(Excerpts from a dataset)
------------------------------------------------
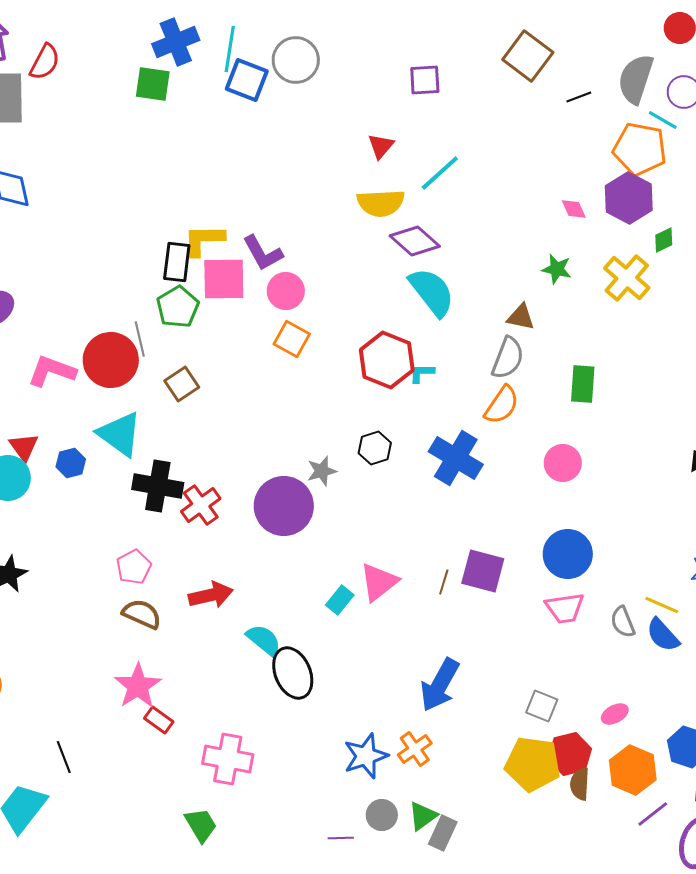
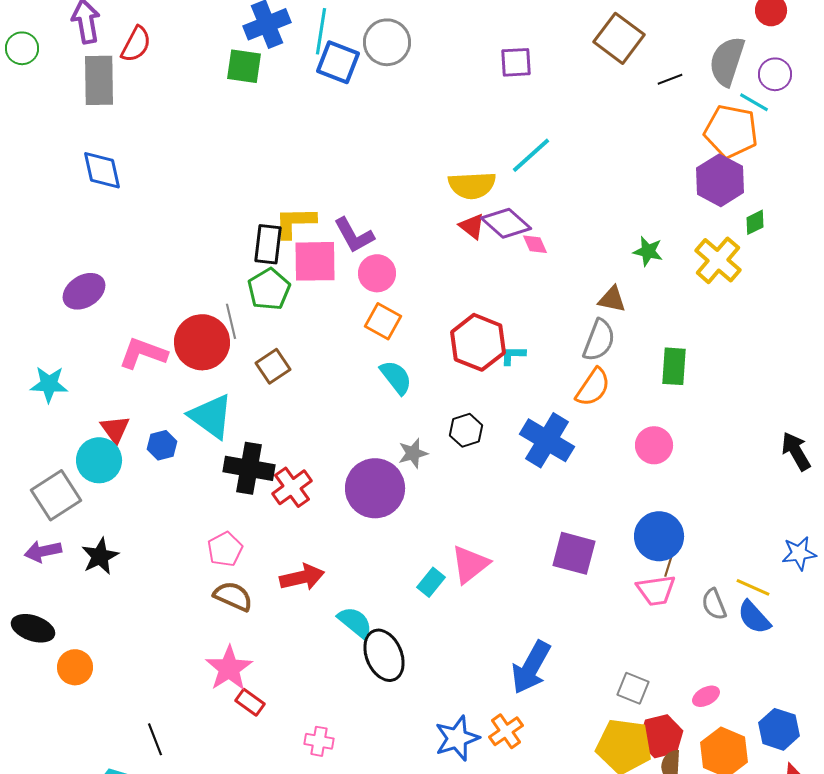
red triangle: (381, 146) -> (472, 226), moved, turned -32
pink diamond: (574, 209) -> (535, 244), moved
cyan semicircle: (432, 292) -> (396, 377), moved, size x0.7
brown line: (444, 582) -> (669, 564), moved
pink cross: (228, 759) -> (319, 741), size x0.6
------------------------------------------------
> [Exercise description]: Only lines that contain the string "moved" count; pick each one out of the records and copy it.

> [Exercise output]:
red triangle: (381, 146) -> (472, 226), moved, turned -32
pink diamond: (574, 209) -> (535, 244), moved
cyan semicircle: (432, 292) -> (396, 377), moved, size x0.7
brown line: (444, 582) -> (669, 564), moved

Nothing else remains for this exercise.